%%

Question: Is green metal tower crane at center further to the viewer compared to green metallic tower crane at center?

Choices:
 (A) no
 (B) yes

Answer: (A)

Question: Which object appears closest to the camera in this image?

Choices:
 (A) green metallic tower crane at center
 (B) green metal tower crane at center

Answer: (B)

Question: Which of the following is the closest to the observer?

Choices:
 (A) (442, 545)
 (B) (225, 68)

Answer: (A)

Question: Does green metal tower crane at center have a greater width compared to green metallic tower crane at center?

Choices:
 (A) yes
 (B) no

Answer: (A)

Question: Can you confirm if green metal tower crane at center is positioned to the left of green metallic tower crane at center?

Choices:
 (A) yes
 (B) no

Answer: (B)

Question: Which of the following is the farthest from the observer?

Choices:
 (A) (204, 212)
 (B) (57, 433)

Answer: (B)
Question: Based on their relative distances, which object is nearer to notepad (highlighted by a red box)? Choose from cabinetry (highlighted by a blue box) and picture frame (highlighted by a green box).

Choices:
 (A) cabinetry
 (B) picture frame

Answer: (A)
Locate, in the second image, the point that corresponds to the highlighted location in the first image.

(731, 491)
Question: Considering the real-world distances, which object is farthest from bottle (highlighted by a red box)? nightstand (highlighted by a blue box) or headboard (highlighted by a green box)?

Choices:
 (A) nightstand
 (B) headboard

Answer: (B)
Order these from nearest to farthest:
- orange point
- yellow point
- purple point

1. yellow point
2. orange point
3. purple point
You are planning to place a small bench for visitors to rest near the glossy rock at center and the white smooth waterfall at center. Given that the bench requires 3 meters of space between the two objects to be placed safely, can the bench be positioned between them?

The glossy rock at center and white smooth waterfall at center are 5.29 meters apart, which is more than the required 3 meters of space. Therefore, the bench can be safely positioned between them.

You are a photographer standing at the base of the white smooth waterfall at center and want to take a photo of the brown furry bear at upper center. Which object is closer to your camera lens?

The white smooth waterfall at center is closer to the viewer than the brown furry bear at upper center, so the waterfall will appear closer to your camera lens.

%%

**Requirements**
Rewrite the listing from its first line up to and including the line with "- purple point", substituting "bedside table" for "nightstand" and leaving everything else unchanged.

**Solved problem**
Question: Is green metal tower crane at center further to the viewer compared to green metallic tower crane at center?

Choices:
 (A) no
 (B) yes

Answer: (A)

Question: Which object appears closest to the camera in this image?

Choices:
 (A) green metallic tower crane at center
 (B) green metal tower crane at center

Answer: (B)

Question: Which of the following is the closest to the observer?

Choices:
 (A) (442, 545)
 (B) (225, 68)

Answer: (A)

Question: Does green metal tower crane at center have a greater width compared to green metallic tower crane at center?

Choices:
 (A) yes
 (B) no

Answer: (A)

Question: Can you confirm if green metal tower crane at center is positioned to the left of green metallic tower crane at center?

Choices:
 (A) yes
 (B) no

Answer: (B)

Question: Which of the following is the farthest from the observer?

Choices:
 (A) (204, 212)
 (B) (57, 433)

Answer: (B)
Question: Based on their relative distances, which object is nearer to notepad (highlighted by a red box)? Choose from cabinetry (highlighted by a blue box) and picture frame (highlighted by a green box).

Choices:
 (A) cabinetry
 (B) picture frame

Answer: (A)
Locate, in the second image, the point that corresponds to the highlighted location in the first image.

(731, 491)
Question: Considering the real-world distances, which object is farthest from bottle (highlighted by a red box)? bedside table (highlighted by a blue box) or headboard (highlighted by a green box)?

Choices:
 (A) bedside table
 (B) headboard

Answer: (B)
Order these from nearest to farthest:
- orange point
- yellow point
- purple point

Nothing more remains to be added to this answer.